[Records shown]

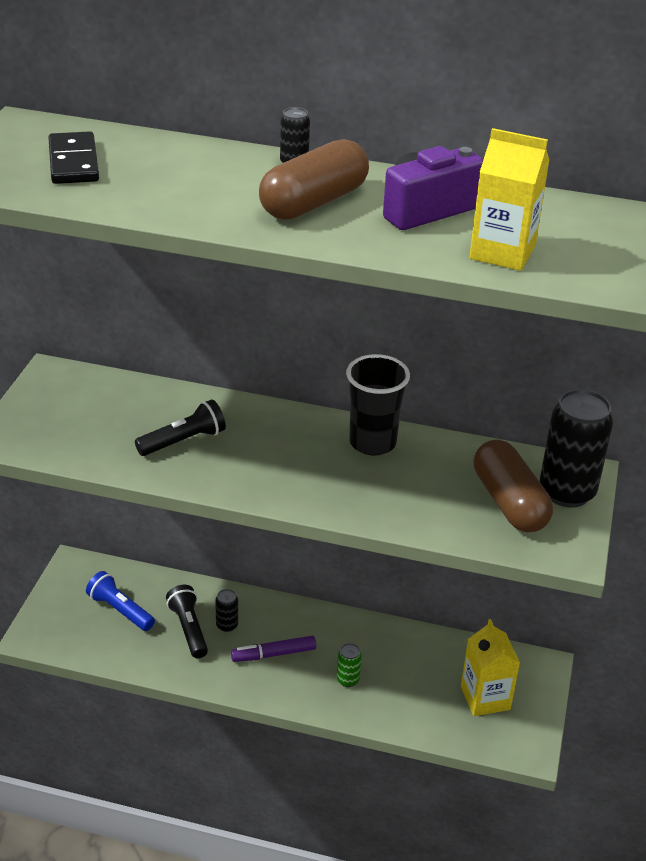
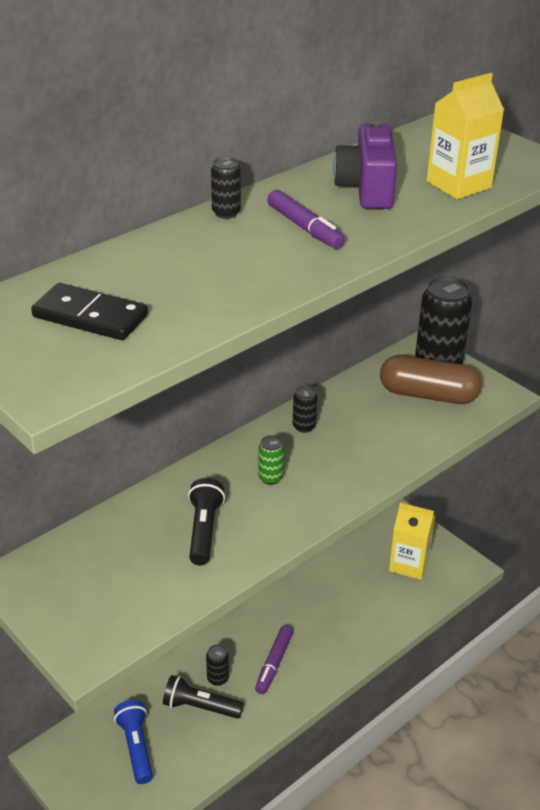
camera: 55 degrees left, 0 degrees up
(120, 610) = (136, 747): blue flashlight -> blue flashlight turned 90 degrees clockwise
(314, 202) = (304, 227): brown capsule -> purple marker
(347, 680) = (335, 631): green can -> green can (270, 478)
(372, 443) = (304, 426): black cup -> black can

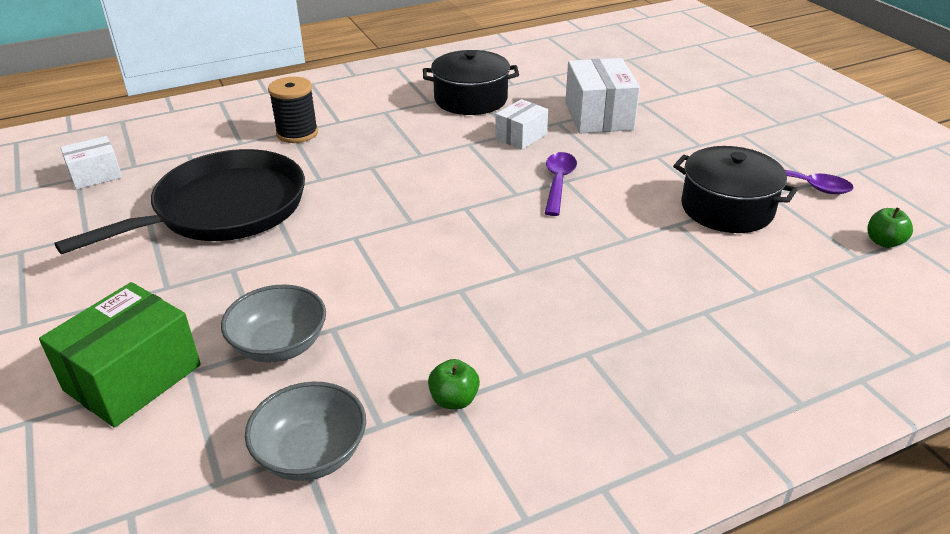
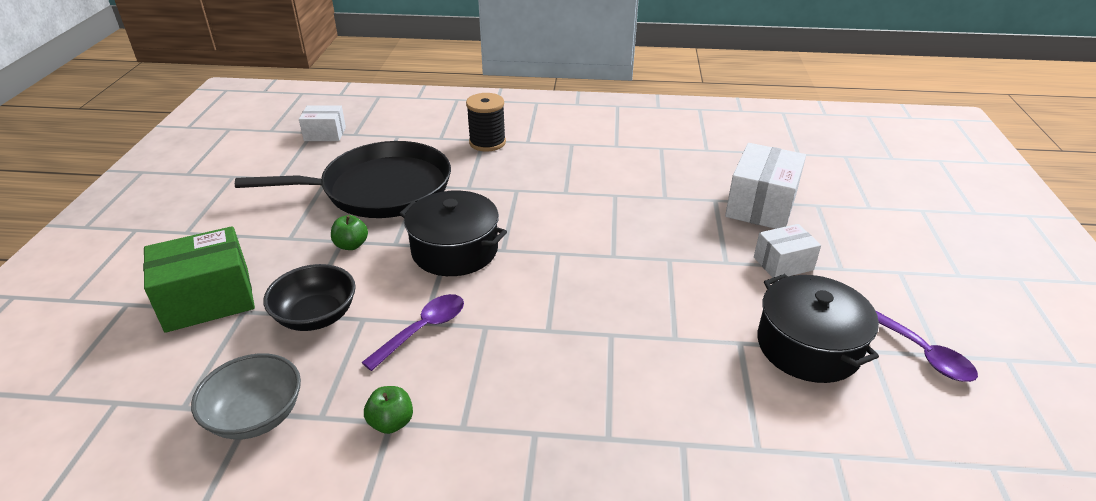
camera: 30 degrees right, 0 degrees up
(279, 345) = (316, 316): grey bowl -> black bowl
(471, 99) = (654, 153): black pot -> black pot (454, 250)
(521, 136) = (667, 203): white box -> white box (783, 263)
(558, 182) = (661, 258): purple spoon -> purple spoon (423, 330)
(884, 242) = (963, 457): green apple -> green apple (351, 245)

[/Records shown]

Prompt:
Copy out the entries exactly as they stand, omitting the images.

Response to this task:
camera: 55 degrees left, 0 degrees up
(120, 610) = (136, 747): blue flashlight -> blue flashlight turned 90 degrees clockwise
(314, 202) = (304, 227): brown capsule -> purple marker
(347, 680) = (335, 631): green can -> green can (270, 478)
(372, 443) = (304, 426): black cup -> black can

camera: 30 degrees right, 0 degrees up
(279, 345) = (316, 316): grey bowl -> black bowl
(471, 99) = (654, 153): black pot -> black pot (454, 250)
(521, 136) = (667, 203): white box -> white box (783, 263)
(558, 182) = (661, 258): purple spoon -> purple spoon (423, 330)
(884, 242) = (963, 457): green apple -> green apple (351, 245)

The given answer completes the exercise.